A complete, exact retyping of the data below is required.

[Stored data]

□ □ □ □ □ □ □

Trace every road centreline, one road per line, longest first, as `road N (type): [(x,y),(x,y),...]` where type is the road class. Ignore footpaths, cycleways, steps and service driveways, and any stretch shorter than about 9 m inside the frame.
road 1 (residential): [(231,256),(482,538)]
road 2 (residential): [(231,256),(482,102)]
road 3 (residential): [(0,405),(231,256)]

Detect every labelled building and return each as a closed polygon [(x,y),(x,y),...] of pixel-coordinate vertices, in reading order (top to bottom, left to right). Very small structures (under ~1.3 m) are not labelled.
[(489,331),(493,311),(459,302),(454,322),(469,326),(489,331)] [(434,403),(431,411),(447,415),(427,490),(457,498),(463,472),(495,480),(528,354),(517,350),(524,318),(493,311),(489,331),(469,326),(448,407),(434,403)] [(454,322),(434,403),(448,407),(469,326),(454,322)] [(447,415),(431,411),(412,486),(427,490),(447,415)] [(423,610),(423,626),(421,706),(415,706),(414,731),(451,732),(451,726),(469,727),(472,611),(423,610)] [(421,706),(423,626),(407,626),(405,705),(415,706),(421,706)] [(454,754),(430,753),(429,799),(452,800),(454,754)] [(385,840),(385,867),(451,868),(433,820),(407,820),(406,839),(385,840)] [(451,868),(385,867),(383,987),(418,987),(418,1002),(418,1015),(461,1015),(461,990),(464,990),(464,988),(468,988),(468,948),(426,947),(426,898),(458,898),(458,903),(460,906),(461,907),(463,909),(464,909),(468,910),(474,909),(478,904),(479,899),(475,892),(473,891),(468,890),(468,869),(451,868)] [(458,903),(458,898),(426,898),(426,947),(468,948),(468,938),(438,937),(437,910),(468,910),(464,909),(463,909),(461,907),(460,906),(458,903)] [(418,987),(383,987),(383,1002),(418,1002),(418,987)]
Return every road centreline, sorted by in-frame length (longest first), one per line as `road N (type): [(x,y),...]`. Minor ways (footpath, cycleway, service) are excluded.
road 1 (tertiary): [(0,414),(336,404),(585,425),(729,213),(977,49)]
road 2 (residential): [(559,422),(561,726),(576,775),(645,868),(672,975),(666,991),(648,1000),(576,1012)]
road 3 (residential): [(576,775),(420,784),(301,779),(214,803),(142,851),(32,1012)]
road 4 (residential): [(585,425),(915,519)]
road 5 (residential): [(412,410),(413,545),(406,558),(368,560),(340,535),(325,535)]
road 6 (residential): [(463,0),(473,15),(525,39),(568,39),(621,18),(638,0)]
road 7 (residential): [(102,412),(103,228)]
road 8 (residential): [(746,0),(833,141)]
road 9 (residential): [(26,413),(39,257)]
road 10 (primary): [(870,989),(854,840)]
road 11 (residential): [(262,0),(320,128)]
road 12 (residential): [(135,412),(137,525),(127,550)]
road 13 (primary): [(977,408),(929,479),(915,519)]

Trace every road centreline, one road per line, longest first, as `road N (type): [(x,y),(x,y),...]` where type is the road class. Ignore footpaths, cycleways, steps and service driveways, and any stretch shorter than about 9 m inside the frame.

□ □ □ □ □ □ □

> **Expected answer**:
Trace every road centreline, one road per line, longest first, as `road N (type): [(x,y),(x,y),...]` where type is the road class. Ignore footpaths, cycleways, steps and service driveways, and any stretch shorter than about 9 m inside the frame.
road 1 (residential): [(231,256),(482,538)]
road 2 (residential): [(231,256),(482,102)]
road 3 (residential): [(0,405),(231,256)]

Detect every labelled building and return each as a closed polygon [(x,y),(x,y),...] of pixel-coordinate vertices, in reading order (top to bottom, left to right). Very small structures (under ~1.3 m) are not labelled.
[(489,331),(493,311),(459,302),(454,322),(469,326),(489,331)] [(434,403),(431,411),(447,415),(427,490),(457,498),(463,472),(495,480),(528,354),(517,350),(524,318),(493,311),(489,331),(469,326),(448,407),(434,403)] [(454,322),(434,403),(448,407),(469,326),(454,322)] [(447,415),(431,411),(412,486),(427,490),(447,415)] [(423,610),(423,626),(421,706),(415,706),(414,731),(451,732),(451,726),(469,727),(472,611),(423,610)] [(421,706),(423,626),(407,626),(405,705),(415,706),(421,706)] [(454,754),(430,753),(429,799),(452,800),(454,754)] [(385,840),(385,867),(451,868),(433,820),(407,820),(406,839),(385,840)] [(451,868),(385,867),(383,987),(418,987),(418,1002),(418,1015),(461,1015),(461,990),(464,990),(464,988),(468,988),(468,948),(426,947),(426,898),(458,898),(458,903),(460,906),(461,907),(463,909),(464,909),(468,910),(474,909),(478,904),(479,899),(475,892),(473,891),(468,890),(468,869),(451,868)] [(458,903),(458,898),(426,898),(426,947),(468,948),(468,938),(438,937),(437,910),(468,910),(464,909),(463,909),(461,907),(460,906),(458,903)] [(418,987),(383,987),(383,1002),(418,1002),(418,987)]
Return every road centreline, sorted by in-frame length (longest first), one per line as `road N (type): [(x,y),...]`. Minor ways (footpath, cycleway, service) are excluded.
road 1 (tertiary): [(0,414),(336,404),(585,425),(729,213),(977,49)]
road 2 (residential): [(559,422),(561,726),(576,775),(645,868),(672,975),(666,991),(648,1000),(576,1012)]
road 3 (residential): [(576,775),(420,784),(301,779),(214,803),(142,851),(32,1012)]
road 4 (residential): [(585,425),(915,519)]
road 5 (residential): [(412,410),(413,545),(406,558),(368,560),(340,535),(325,535)]
road 6 (residential): [(463,0),(473,15),(525,39),(568,39),(621,18),(638,0)]
road 7 (residential): [(102,412),(103,228)]
road 8 (residential): [(746,0),(833,141)]
road 9 (residential): [(26,413),(39,257)]
road 10 (primary): [(870,989),(854,840)]
road 11 (residential): [(262,0),(320,128)]
road 12 (residential): [(135,412),(137,525),(127,550)]
road 13 (primary): [(977,408),(929,479),(915,519)]

Trace every road centreline, one road per line, longest first, as `road N (type): [(x,y),(x,y),...]` where type is the road class. Ignore footpaths, cycleways, steps and service driveways, and any stretch shorter than about 9 m inside the frame.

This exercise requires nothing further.